▶ _TASK BRIEF_
Any picture in the material should be left out, while all other lines are copied exactly.

▶ _DATA FOR PROCESSING_
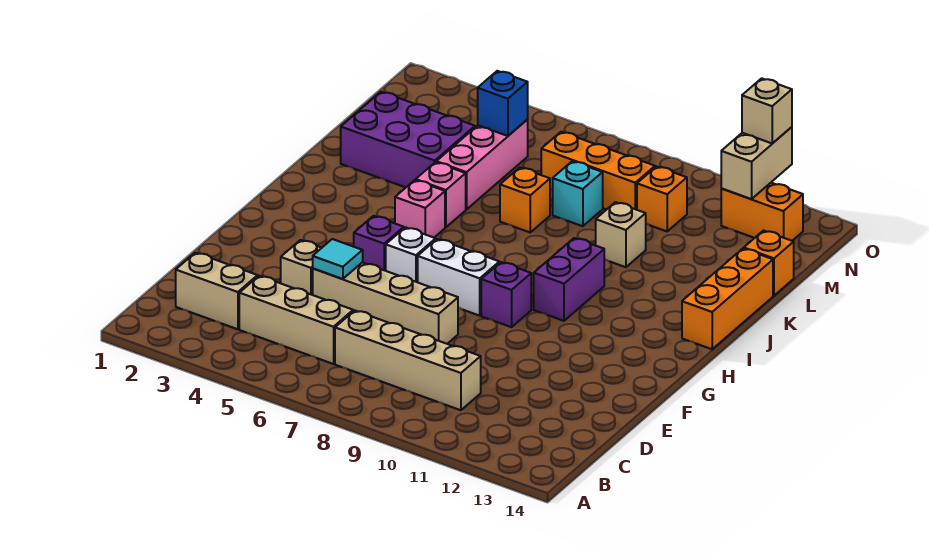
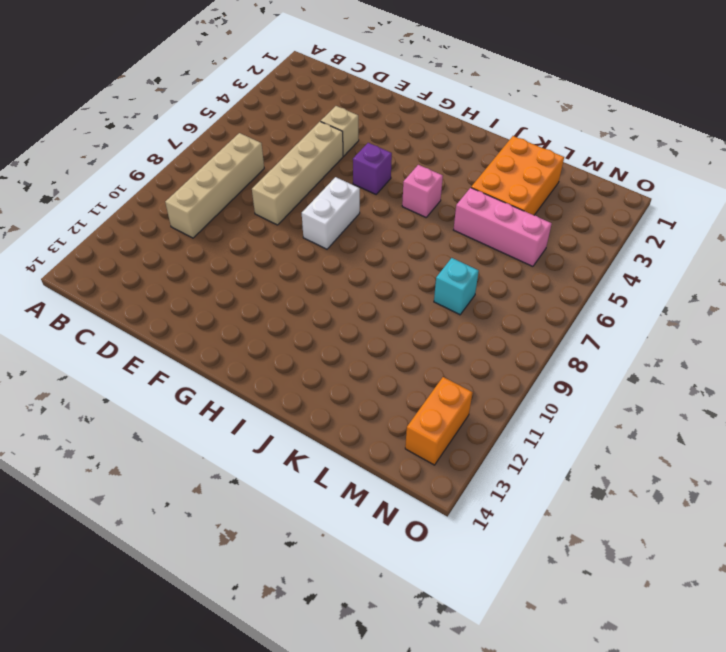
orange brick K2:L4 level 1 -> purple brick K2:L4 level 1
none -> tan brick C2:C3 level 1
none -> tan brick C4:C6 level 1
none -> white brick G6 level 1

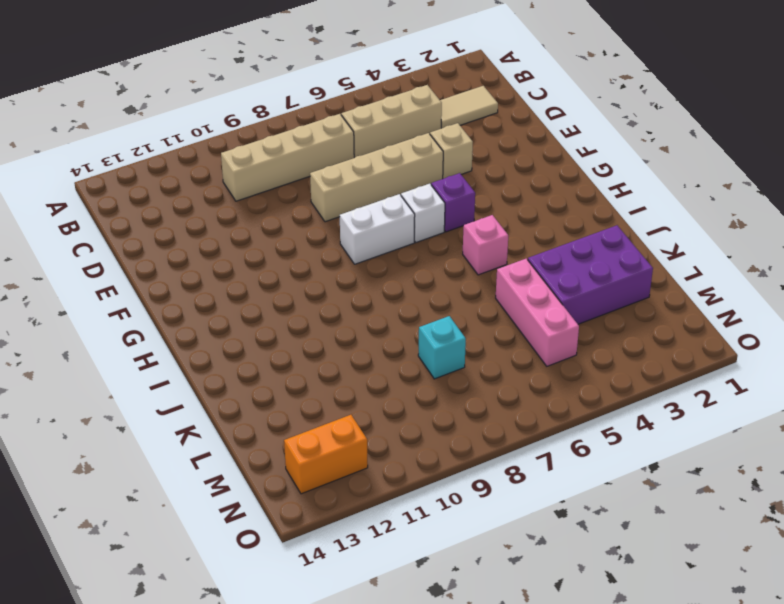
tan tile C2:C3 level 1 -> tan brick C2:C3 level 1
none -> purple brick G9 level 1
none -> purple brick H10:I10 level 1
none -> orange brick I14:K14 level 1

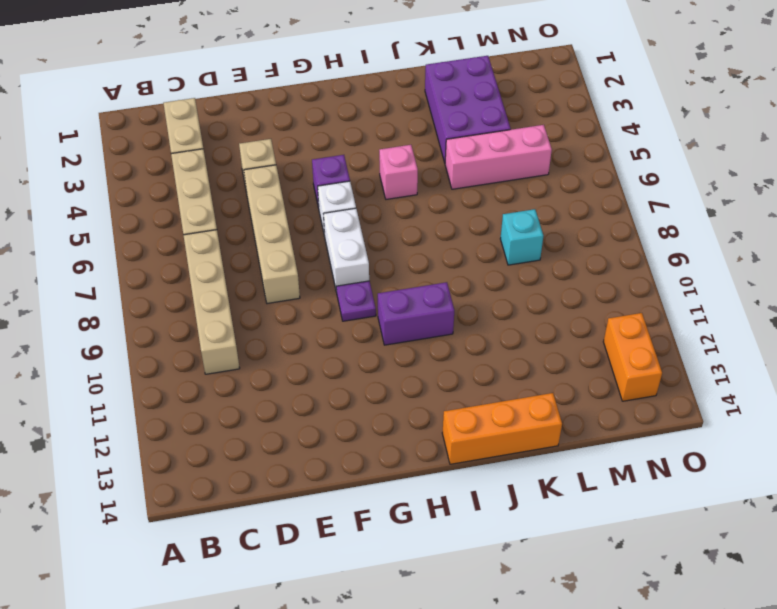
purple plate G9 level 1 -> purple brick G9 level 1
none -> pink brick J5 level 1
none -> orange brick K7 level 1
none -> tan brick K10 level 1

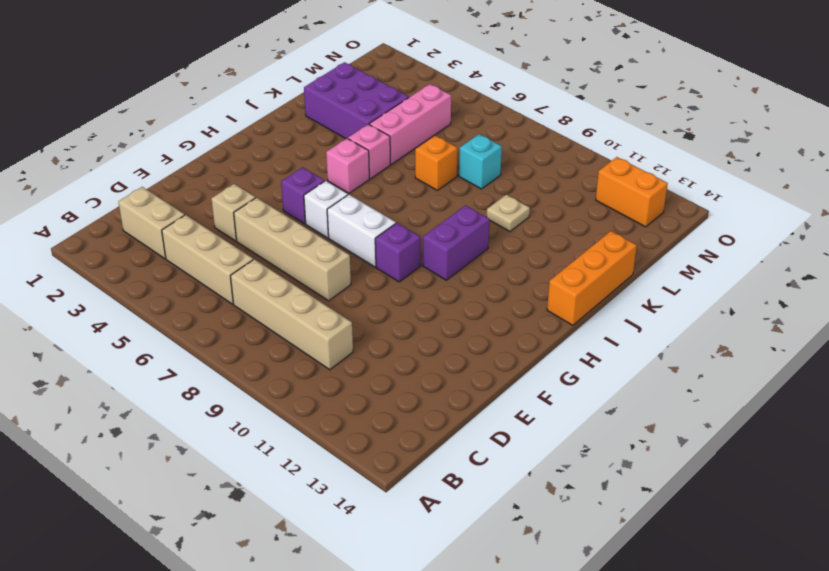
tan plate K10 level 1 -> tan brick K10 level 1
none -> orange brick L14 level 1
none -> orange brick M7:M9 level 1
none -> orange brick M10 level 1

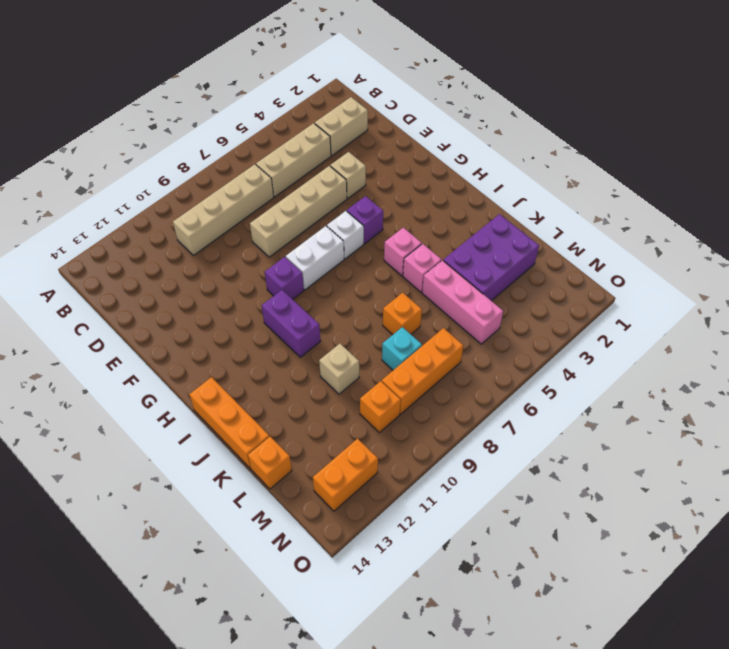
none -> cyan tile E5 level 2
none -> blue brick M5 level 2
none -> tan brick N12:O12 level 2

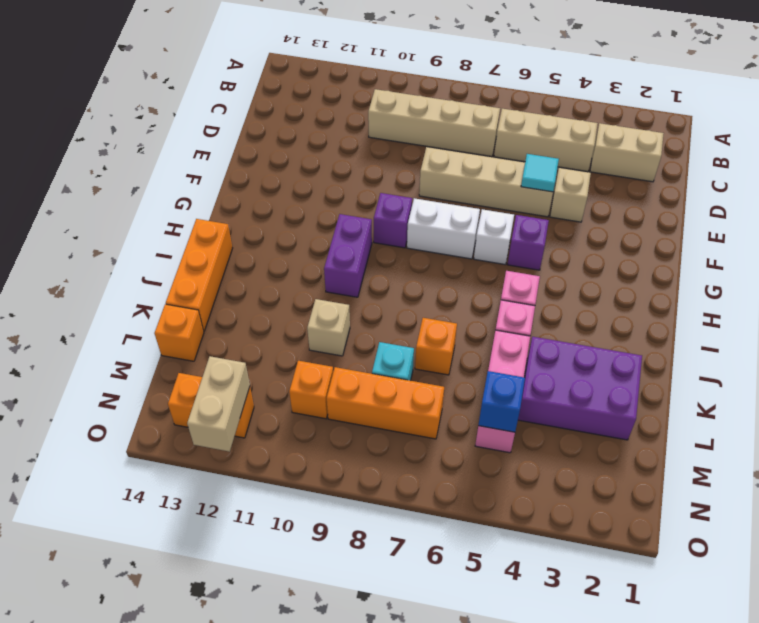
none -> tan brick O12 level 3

▶ _RESPONSE TO THE EXERCISE_
orange brick K2:L4 level 1 -> purple brick K2:L4 level 1
none -> tan brick C2:C3 level 1
none -> tan brick C4:C6 level 1
none -> white brick G6 level 1

tan tile C2:C3 level 1 -> tan brick C2:C3 level 1
none -> purple brick G9 level 1
none -> purple brick H10:I10 level 1
none -> orange brick I14:K14 level 1

purple plate G9 level 1 -> purple brick G9 level 1
none -> pink brick J5 level 1
none -> orange brick K7 level 1
none -> tan brick K10 level 1

tan plate K10 level 1 -> tan brick K10 level 1
none -> orange brick L14 level 1
none -> orange brick M7:M9 level 1
none -> orange brick M10 level 1

none -> cyan tile E5 level 2
none -> blue brick M5 level 2
none -> tan brick N12:O12 level 2

none -> tan brick O12 level 3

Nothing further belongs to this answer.